* WORK REQUIRED *
An exact copy is required of the lines running from the one that contains "JOY3 pin VRX: D12 -> A1" to the end of the material, both ends included, with pictures omitted.

○ ○ ○ ○

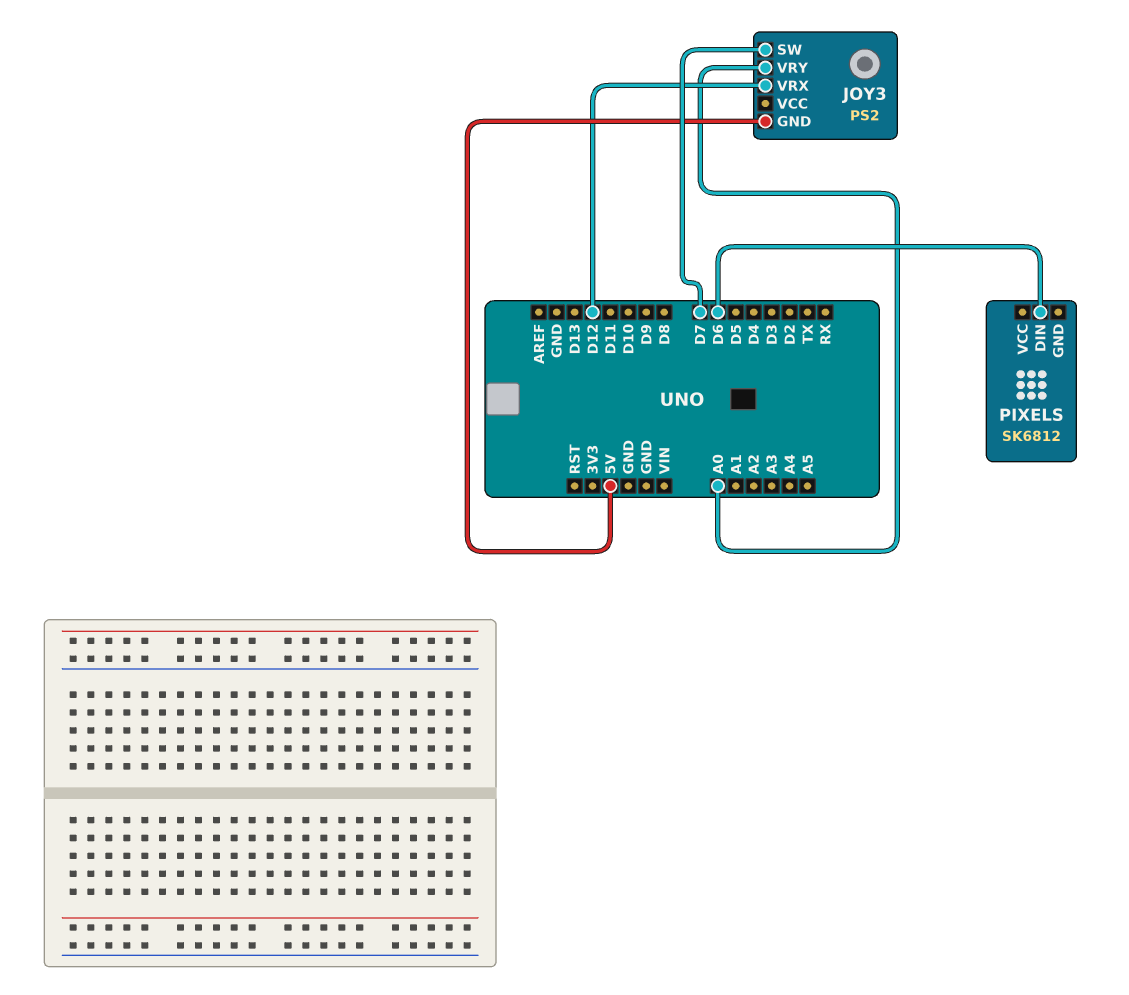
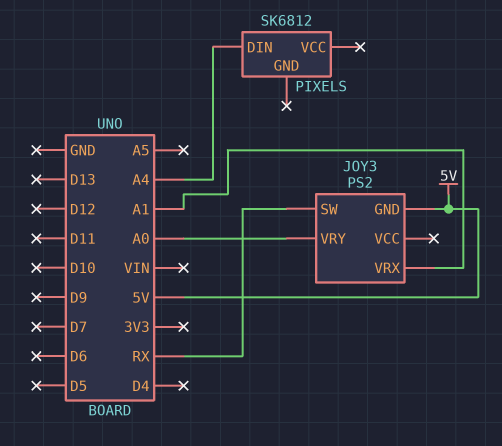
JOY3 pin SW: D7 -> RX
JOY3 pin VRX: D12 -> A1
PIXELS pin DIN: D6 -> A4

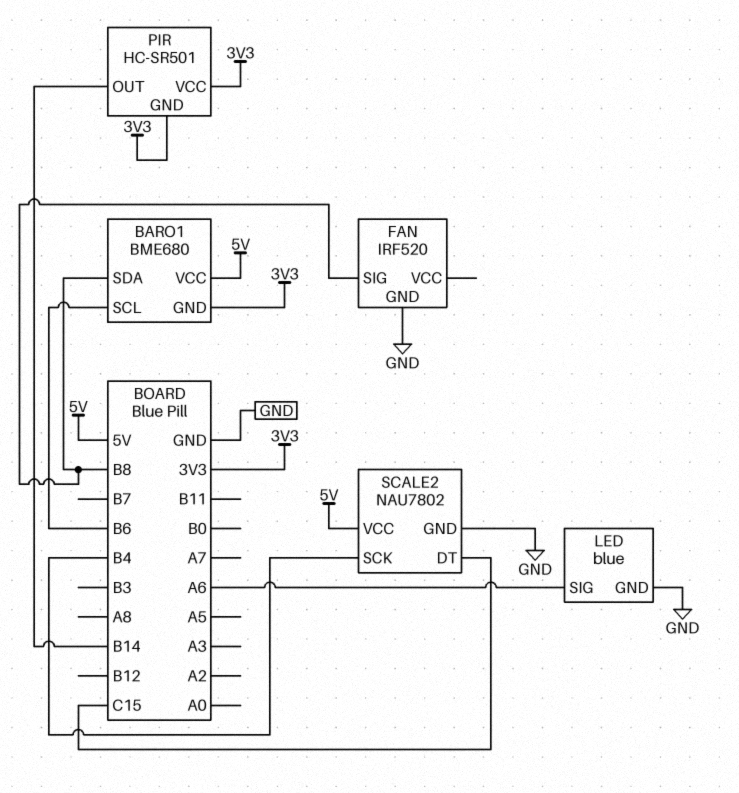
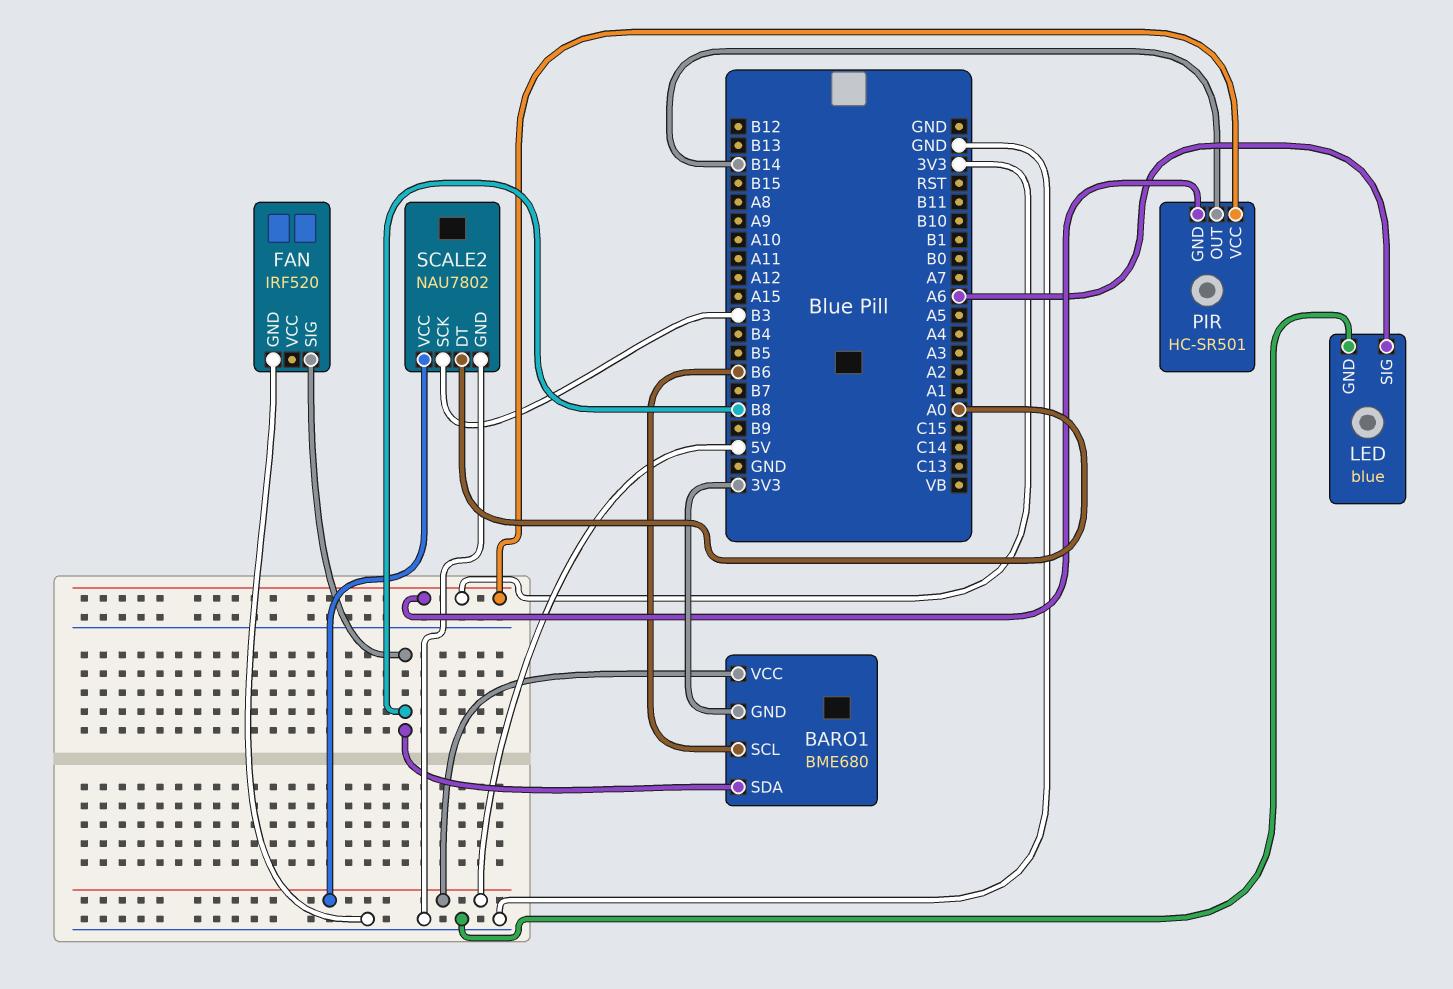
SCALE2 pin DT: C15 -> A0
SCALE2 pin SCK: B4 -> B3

○ ○ ○ ○

* TASK SOLUTION *
JOY3 pin VRX: D12 -> A1
PIXELS pin DIN: D6 -> A4

SCALE2 pin DT: C15 -> A0
SCALE2 pin SCK: B4 -> B3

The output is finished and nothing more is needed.